(Exercise prompt):
Count the lines in the items below that contain the string "polygon". Reply with the number only.

(Data listing):
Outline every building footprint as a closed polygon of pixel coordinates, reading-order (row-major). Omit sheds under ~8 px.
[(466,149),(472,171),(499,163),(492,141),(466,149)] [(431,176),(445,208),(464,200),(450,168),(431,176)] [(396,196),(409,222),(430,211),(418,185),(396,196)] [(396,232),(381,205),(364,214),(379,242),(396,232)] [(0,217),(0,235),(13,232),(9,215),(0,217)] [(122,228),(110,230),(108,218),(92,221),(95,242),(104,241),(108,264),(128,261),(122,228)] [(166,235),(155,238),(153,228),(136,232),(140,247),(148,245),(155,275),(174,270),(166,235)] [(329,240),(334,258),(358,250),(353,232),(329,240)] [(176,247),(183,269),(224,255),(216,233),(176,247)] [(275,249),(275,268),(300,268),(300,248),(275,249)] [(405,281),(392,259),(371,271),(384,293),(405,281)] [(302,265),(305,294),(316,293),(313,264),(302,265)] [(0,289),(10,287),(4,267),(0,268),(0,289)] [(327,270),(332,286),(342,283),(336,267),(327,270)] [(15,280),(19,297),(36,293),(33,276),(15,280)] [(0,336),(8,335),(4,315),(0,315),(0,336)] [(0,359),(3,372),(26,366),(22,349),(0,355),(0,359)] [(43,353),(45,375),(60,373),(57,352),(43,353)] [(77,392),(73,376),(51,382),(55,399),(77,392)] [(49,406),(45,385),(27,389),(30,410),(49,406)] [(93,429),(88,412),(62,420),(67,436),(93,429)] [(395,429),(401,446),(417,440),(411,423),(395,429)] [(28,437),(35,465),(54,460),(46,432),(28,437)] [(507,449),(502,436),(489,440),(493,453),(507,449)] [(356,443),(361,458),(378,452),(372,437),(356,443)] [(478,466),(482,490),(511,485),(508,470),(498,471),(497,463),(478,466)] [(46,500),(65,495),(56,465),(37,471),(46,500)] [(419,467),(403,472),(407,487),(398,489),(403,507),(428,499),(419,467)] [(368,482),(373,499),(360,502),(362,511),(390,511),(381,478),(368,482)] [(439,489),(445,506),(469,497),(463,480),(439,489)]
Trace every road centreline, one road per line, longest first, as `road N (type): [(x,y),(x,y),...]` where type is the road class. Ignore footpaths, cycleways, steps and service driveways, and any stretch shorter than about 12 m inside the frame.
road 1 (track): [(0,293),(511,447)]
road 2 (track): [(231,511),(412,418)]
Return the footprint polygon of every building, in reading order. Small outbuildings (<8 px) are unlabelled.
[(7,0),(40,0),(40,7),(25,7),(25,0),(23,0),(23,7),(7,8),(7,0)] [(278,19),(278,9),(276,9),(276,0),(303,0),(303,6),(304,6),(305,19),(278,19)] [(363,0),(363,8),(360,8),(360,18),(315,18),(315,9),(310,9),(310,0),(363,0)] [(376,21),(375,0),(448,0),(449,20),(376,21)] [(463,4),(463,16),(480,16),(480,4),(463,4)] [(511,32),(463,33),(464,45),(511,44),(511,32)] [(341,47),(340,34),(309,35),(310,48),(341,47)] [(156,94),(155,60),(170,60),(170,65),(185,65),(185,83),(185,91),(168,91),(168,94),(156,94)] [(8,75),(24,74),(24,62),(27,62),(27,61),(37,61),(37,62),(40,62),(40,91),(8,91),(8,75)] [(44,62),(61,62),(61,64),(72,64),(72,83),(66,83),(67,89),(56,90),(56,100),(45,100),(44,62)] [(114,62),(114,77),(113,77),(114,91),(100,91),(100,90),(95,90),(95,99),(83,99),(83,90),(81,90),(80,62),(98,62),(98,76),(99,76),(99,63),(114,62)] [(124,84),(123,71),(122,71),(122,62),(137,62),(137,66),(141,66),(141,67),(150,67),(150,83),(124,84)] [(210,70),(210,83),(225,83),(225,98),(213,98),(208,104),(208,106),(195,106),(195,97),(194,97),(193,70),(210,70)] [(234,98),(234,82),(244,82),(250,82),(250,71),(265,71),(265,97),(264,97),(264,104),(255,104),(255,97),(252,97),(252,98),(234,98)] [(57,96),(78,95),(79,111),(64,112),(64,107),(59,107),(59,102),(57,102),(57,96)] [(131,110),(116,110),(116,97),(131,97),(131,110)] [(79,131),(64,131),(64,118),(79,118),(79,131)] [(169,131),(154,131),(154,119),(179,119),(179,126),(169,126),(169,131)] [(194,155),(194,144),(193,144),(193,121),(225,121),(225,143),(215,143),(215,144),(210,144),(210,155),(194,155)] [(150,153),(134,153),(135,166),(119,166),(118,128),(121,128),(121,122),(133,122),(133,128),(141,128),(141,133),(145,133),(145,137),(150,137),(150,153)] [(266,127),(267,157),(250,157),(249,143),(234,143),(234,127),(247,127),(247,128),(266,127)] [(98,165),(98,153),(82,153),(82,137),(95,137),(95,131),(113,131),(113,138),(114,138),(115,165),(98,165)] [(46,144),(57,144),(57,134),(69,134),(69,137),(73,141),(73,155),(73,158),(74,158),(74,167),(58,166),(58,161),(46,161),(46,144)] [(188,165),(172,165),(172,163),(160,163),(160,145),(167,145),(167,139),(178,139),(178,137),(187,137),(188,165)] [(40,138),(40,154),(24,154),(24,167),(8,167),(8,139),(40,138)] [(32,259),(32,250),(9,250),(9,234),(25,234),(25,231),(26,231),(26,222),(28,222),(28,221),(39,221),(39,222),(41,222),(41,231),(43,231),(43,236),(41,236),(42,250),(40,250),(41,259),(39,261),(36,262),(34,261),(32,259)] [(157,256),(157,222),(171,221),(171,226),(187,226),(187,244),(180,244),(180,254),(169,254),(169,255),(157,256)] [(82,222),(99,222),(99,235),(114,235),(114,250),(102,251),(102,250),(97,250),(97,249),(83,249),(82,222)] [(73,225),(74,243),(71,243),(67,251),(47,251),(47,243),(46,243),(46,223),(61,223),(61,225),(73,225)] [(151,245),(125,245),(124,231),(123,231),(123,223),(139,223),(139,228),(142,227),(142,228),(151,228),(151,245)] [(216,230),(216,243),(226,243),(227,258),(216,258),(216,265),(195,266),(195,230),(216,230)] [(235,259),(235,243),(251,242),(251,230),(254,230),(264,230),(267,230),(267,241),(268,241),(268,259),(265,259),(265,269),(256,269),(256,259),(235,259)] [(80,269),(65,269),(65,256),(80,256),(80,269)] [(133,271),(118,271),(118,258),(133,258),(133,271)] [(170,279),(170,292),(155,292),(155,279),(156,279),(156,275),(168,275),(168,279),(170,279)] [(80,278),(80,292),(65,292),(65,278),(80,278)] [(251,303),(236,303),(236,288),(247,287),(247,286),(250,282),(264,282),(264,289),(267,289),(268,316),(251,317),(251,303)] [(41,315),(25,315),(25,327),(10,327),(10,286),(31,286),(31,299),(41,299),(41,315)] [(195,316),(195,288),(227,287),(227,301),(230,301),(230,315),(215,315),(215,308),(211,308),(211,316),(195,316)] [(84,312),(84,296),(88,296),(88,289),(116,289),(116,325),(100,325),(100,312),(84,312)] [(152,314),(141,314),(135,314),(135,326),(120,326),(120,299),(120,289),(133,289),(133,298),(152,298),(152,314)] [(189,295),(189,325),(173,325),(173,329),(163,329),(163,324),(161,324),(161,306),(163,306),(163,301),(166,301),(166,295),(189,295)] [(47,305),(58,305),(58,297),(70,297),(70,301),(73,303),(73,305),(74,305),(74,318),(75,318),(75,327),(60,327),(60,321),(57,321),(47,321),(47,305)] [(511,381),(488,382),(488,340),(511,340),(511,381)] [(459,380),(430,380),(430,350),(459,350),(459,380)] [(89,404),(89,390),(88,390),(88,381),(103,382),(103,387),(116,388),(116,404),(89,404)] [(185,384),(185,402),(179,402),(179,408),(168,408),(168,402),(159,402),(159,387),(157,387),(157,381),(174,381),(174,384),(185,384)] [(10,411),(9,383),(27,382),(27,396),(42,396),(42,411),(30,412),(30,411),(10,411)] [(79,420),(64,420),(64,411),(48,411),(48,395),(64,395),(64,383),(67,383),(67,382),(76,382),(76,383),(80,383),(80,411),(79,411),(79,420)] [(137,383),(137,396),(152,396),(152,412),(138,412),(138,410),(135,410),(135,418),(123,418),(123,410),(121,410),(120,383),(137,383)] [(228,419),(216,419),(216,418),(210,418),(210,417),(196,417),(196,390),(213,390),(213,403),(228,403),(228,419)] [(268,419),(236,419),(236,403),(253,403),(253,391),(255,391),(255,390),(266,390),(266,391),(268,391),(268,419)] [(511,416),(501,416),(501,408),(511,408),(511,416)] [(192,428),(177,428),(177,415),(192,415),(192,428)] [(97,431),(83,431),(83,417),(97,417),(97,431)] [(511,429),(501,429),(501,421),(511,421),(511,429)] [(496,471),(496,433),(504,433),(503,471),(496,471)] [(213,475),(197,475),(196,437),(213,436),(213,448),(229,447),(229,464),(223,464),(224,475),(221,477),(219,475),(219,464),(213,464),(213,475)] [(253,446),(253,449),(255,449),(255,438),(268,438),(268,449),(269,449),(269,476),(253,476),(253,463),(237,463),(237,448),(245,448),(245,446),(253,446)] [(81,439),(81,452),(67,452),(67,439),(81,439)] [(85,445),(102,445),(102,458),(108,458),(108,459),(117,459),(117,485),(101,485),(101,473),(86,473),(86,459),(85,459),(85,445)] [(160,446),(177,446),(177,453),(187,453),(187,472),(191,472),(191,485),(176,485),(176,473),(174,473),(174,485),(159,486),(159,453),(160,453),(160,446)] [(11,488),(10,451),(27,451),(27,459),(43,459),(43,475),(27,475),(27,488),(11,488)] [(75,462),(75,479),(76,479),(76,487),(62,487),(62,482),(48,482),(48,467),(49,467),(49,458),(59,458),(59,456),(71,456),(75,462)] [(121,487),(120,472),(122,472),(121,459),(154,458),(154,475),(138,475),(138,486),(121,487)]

(Task solution):
2